:: Task brief ::
Without any pictures, copy the records below once more, exactly as they are.

:: Data provided ::
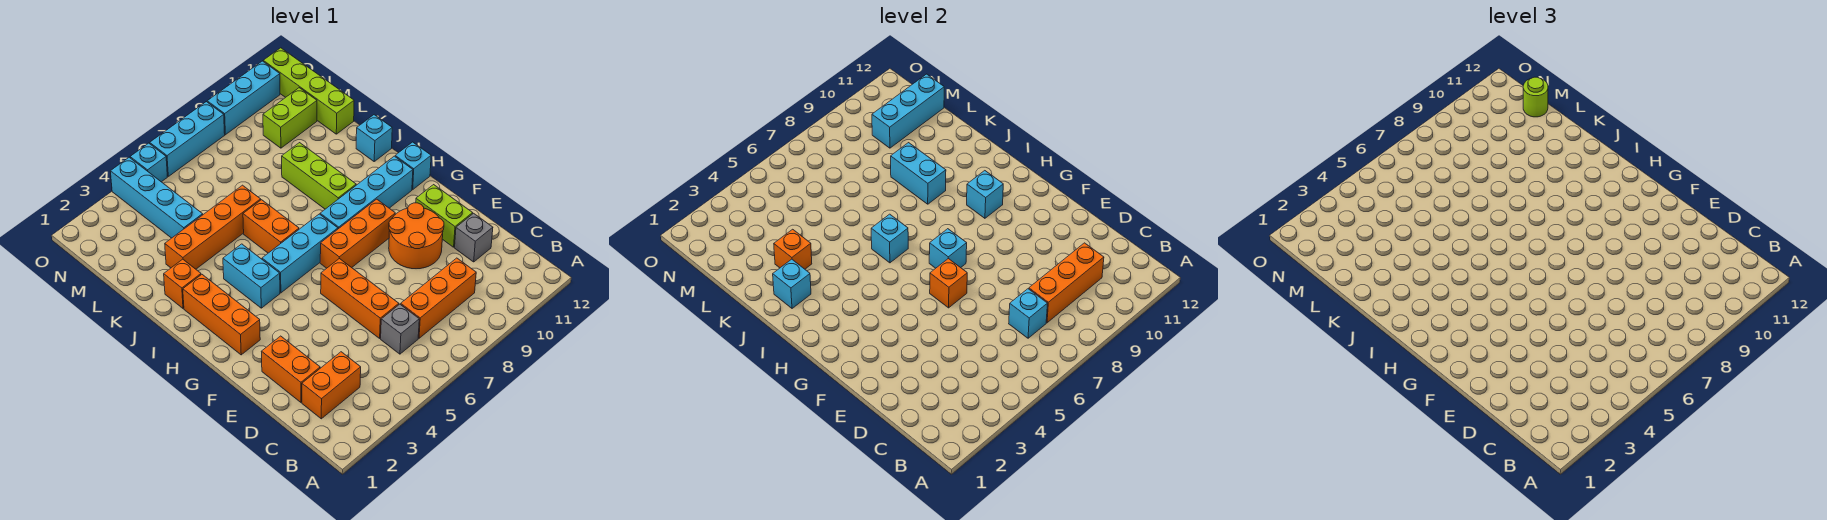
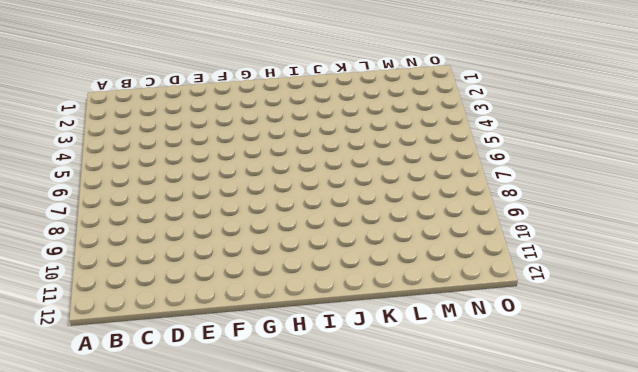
none -> orange brick C2:C3 level 1
none -> grey brick C6 level 1
none -> orange brick C7:C9 level 1
none -> orange brick D2:E2 level 1

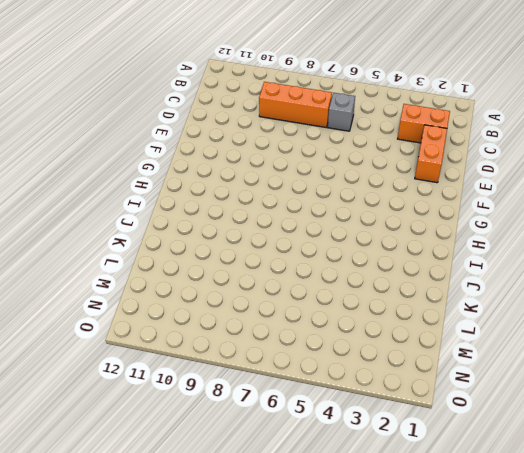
none -> orange brick D6:F6 level 1
none -> grey brick D11 level 1
none -> orange round brick E9:F10 level 1
none -> lime brick E11:F11 level 1

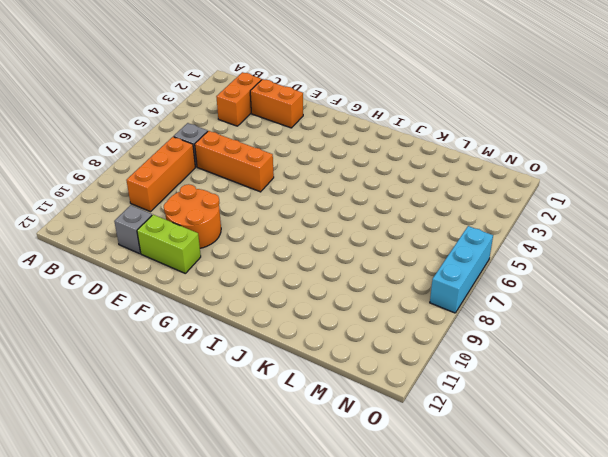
none -> orange brick G2:I2 level 1
none -> orange brick G7:G9 level 1
none -> cyan brick H4:I4 level 1
none -> cyan brick H5:H7 level 1

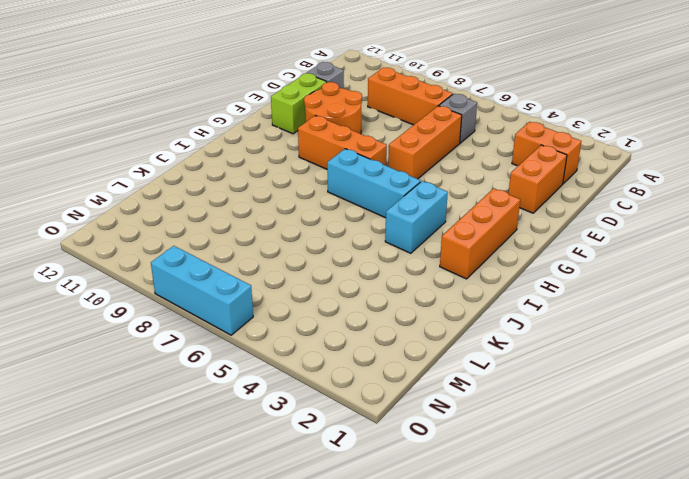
none -> cyan brick H8:H11 level 1
none -> cyan brick H12 level 1
none -> orange brick I6:J6 level 1
none -> lime brick I9:K9 level 1

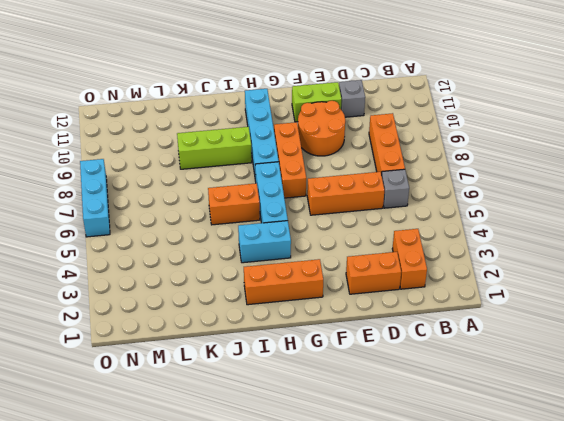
none -> cyan brick H12 level 1
none -> orange brick J2 level 1
none -> cyan brick J12 level 1
none -> orange brick K3:K6 level 1

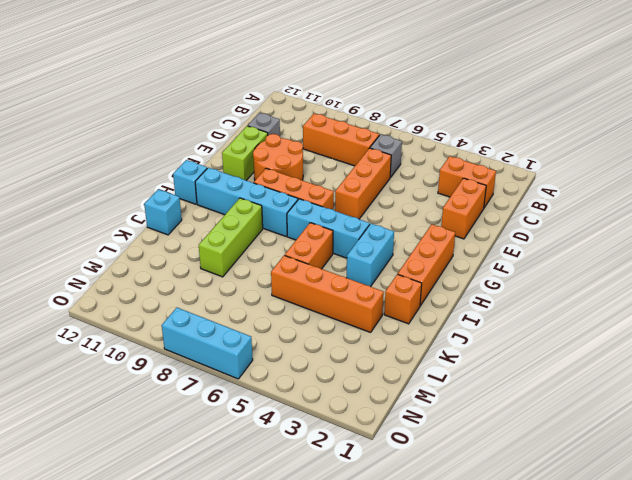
none -> cyan brick L4:O4 level 1
none -> lime brick L12:O12 level 1
none -> lime brick M10:M11 level 1
none -> cyan brick O5 level 1

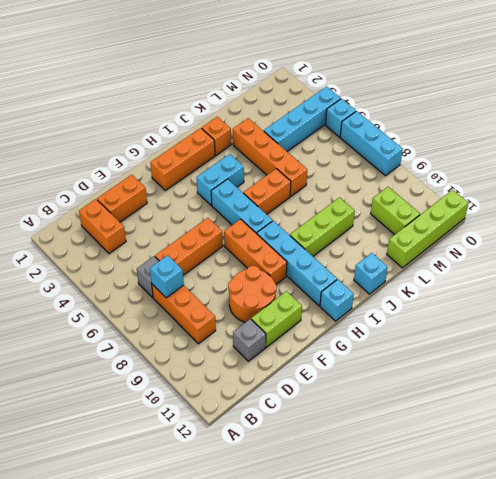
none -> cyan brick O9:O11 level 1
none -> orange brick C8:C10 level 2
none -> orange brick F6 level 2
none -> cyan brick G7 level 2

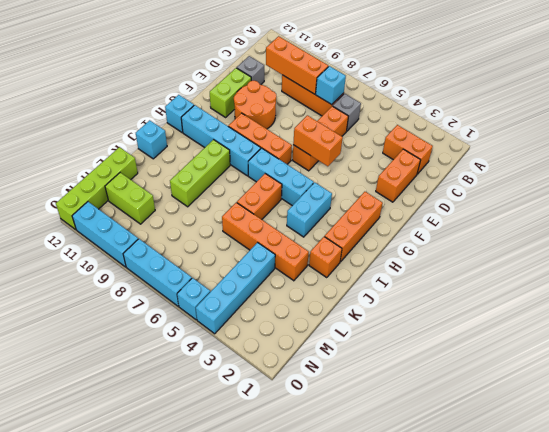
orange brick F5:F6 level 2 -> orange brick F6 level 2
none -> cyan brick G7 level 2
none -> cyan brick H10 level 2
none -> cyan brick I6 level 2
none -> cyan brick J2 level 2

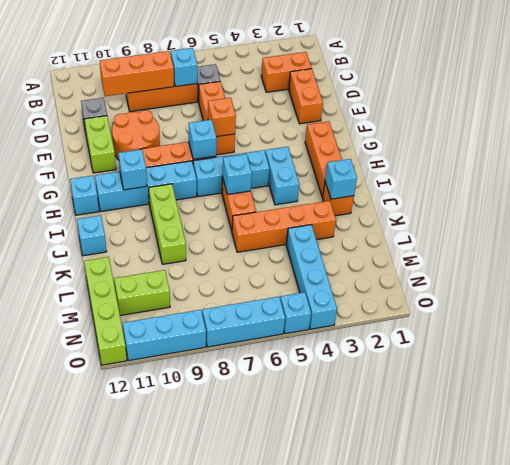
none -> cyan brick J9:K9 level 2
none -> orange brick K3 level 2
none -> cyan brick M10:M12 level 2
none -> lime round brick M12 level 3

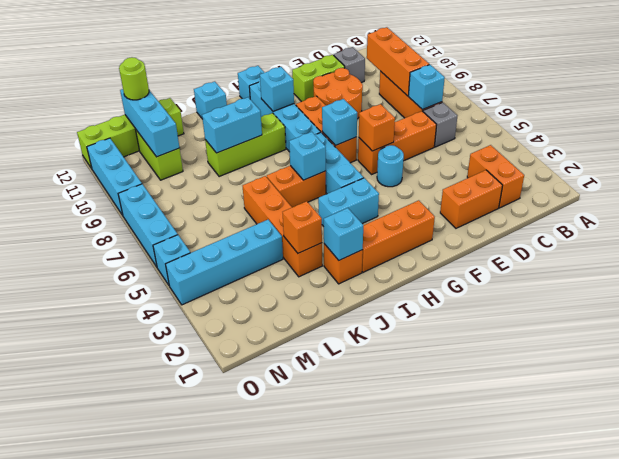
cyan round brick F5 level 1 -> none

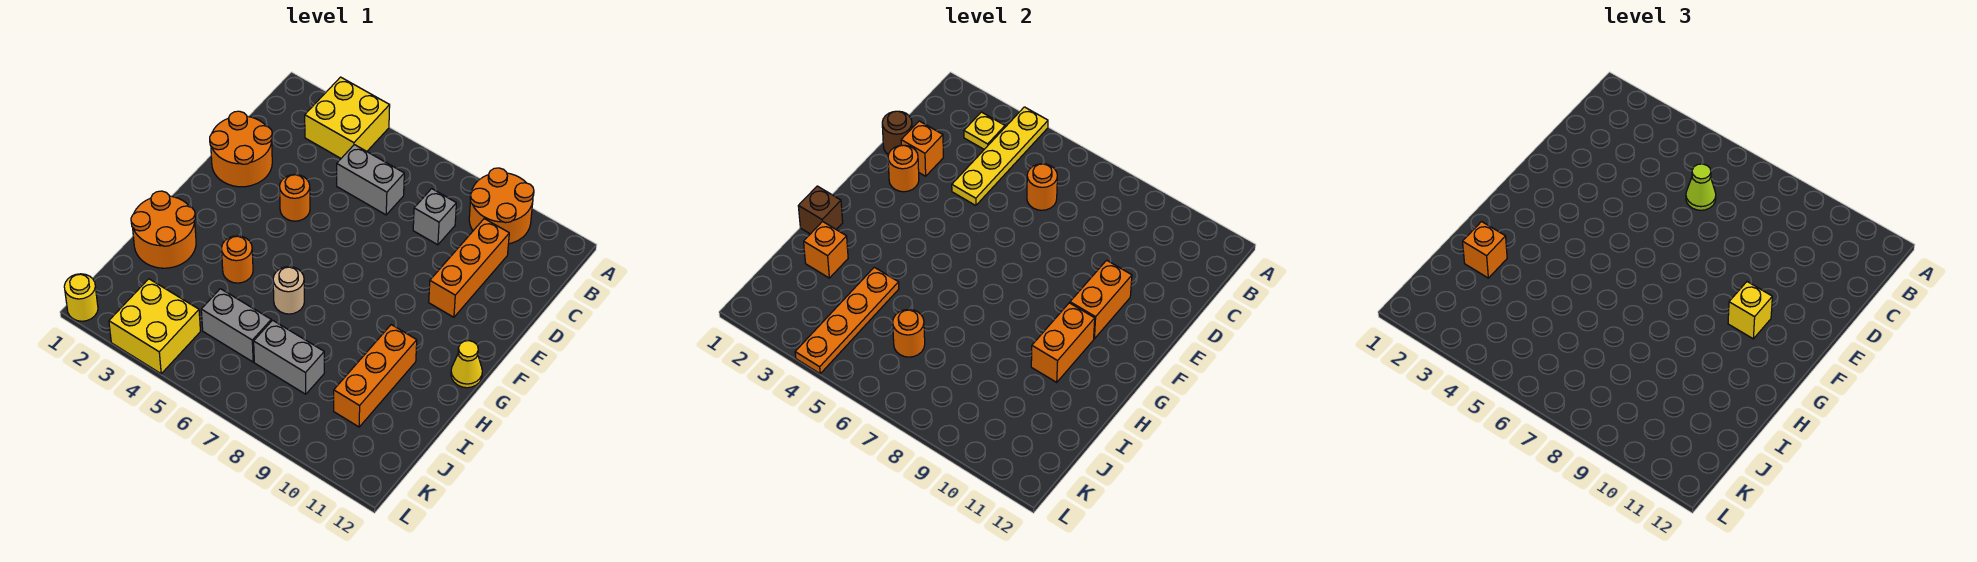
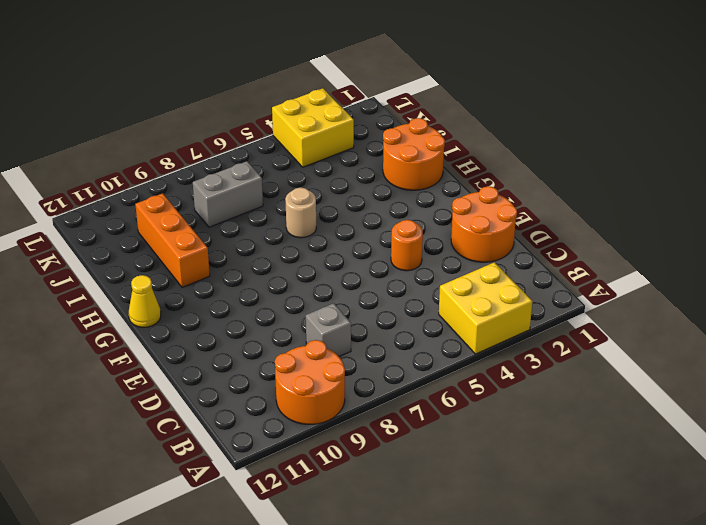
none -> grey brick C5:C6 level 1
none -> orange brick C10:E10 level 1
none -> orange round brick H4 level 1
none -> grey brick J5:J6 level 1

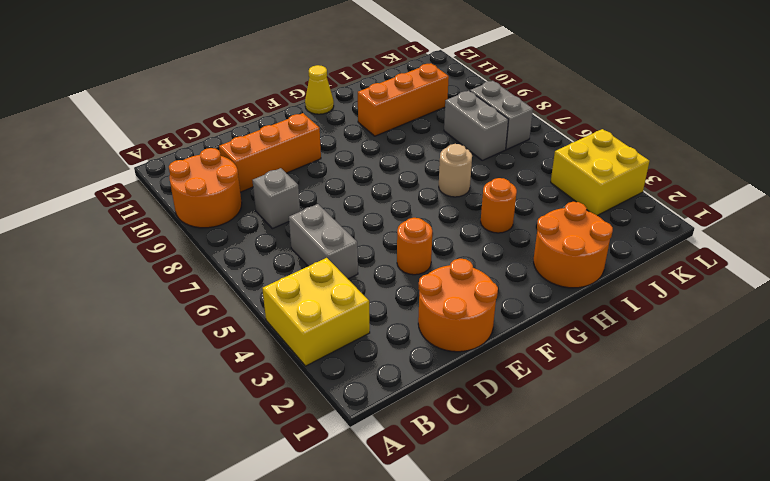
grey brick K7:K8 level 1 -> grey brick J5:J6 level 1
none -> yellow round brick L1 level 1
none -> yellow plate A4:D4 level 2
none -> yellow plate B3 level 2
none -> orange round brick C6 level 2

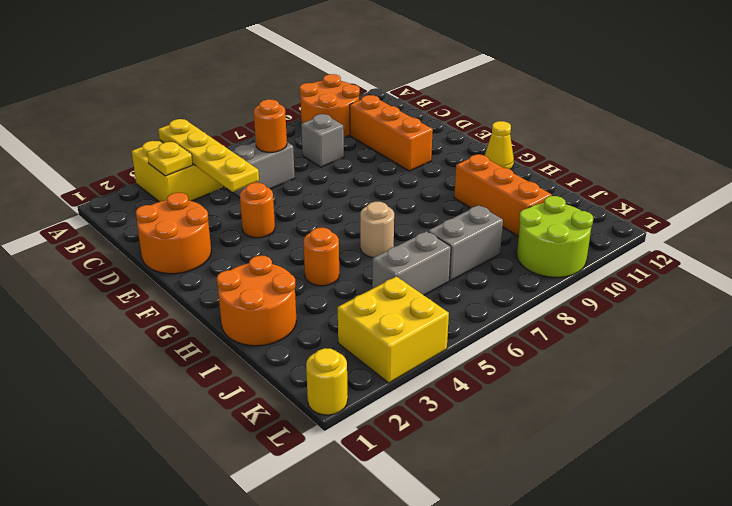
lime round brick K9:L10 level 1 -> none
none -> brown round brick D1 level 2
none -> orange brick D2 level 2
none -> orange round brick E2 level 2
none -> orange brick E10:F10 level 2

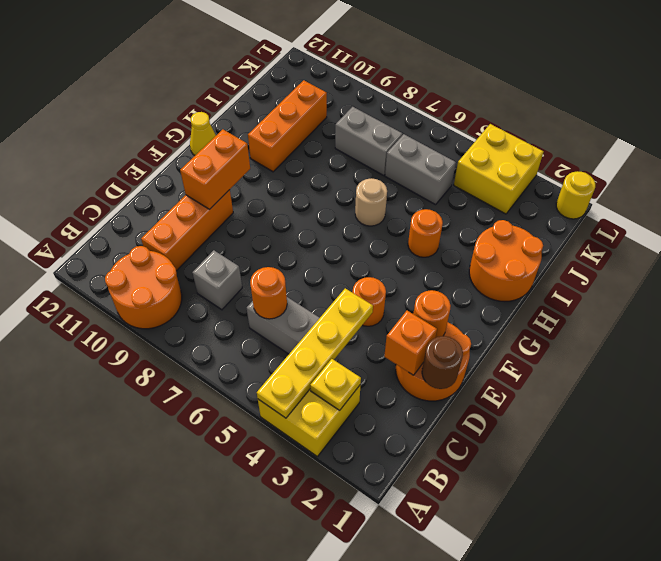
none -> orange brick G10:H10 level 2
none -> brown brick H1 level 2
none -> orange brick I2 level 2
none -> orange plate I4:L4 level 2

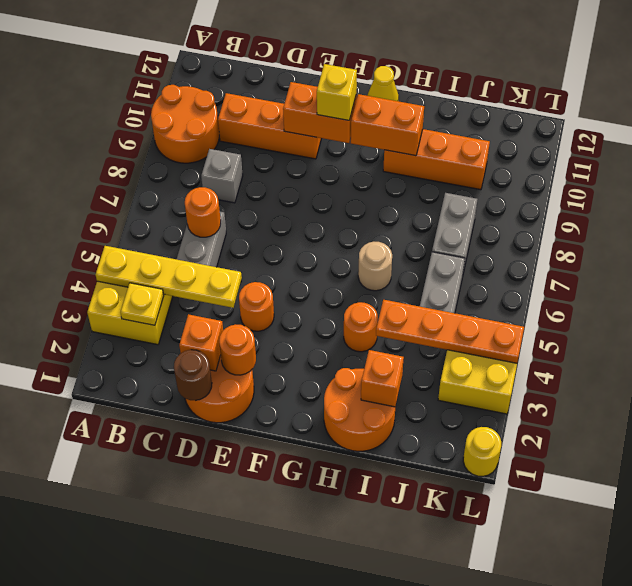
none -> brown brick H1 level 2
none -> orange round brick J6 level 2
none -> lime cone C6 level 3
none -> orange brick I2 level 3

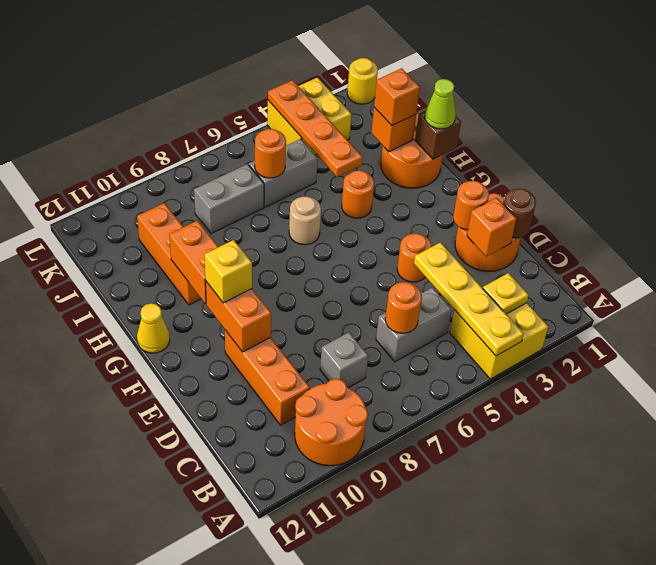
lime cone H1 level 3 -> lime cone C6 level 3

:: Exercise solution ::
none -> orange brick C2:C3 level 1
none -> grey brick C6 level 1
none -> orange brick C7:C9 level 1
none -> orange brick D2:E2 level 1

none -> orange brick D6:F6 level 1
none -> grey brick D11 level 1
none -> orange round brick E9:F10 level 1
none -> lime brick E11:F11 level 1

none -> orange brick G2:I2 level 1
none -> orange brick G7:G9 level 1
none -> cyan brick H4:I4 level 1
none -> cyan brick H5:H7 level 1

none -> cyan brick H8:H11 level 1
none -> cyan brick H12 level 1
none -> orange brick I6:J6 level 1
none -> lime brick I9:K9 level 1

none -> cyan brick H12 level 1
none -> orange brick J2 level 1
none -> cyan brick J12 level 1
none -> orange brick K3:K6 level 1

none -> cyan brick L4:O4 level 1
none -> lime brick L12:O12 level 1
none -> lime brick M10:M11 level 1
none -> cyan brick O5 level 1

none -> cyan brick O9:O11 level 1
none -> orange brick C8:C10 level 2
none -> orange brick F6 level 2
none -> cyan brick G7 level 2

orange brick F5:F6 level 2 -> orange brick F6 level 2
none -> cyan brick G7 level 2
none -> cyan brick H10 level 2
none -> cyan brick I6 level 2
none -> cyan brick J2 level 2

none -> cyan brick J9:K9 level 2
none -> orange brick K3 level 2
none -> cyan brick M10:M12 level 2
none -> lime round brick M12 level 3

cyan round brick F5 level 1 -> none

none -> grey brick C5:C6 level 1
none -> orange brick C10:E10 level 1
none -> orange round brick H4 level 1
none -> grey brick J5:J6 level 1

grey brick K7:K8 level 1 -> grey brick J5:J6 level 1
none -> yellow round brick L1 level 1
none -> yellow plate A4:D4 level 2
none -> yellow plate B3 level 2
none -> orange round brick C6 level 2

lime round brick K9:L10 level 1 -> none
none -> brown round brick D1 level 2
none -> orange brick D2 level 2
none -> orange round brick E2 level 2
none -> orange brick E10:F10 level 2

none -> orange brick G10:H10 level 2
none -> brown brick H1 level 2
none -> orange brick I2 level 2
none -> orange plate I4:L4 level 2

none -> brown brick H1 level 2
none -> orange round brick J6 level 2
none -> lime cone C6 level 3
none -> orange brick I2 level 3

lime cone H1 level 3 -> lime cone C6 level 3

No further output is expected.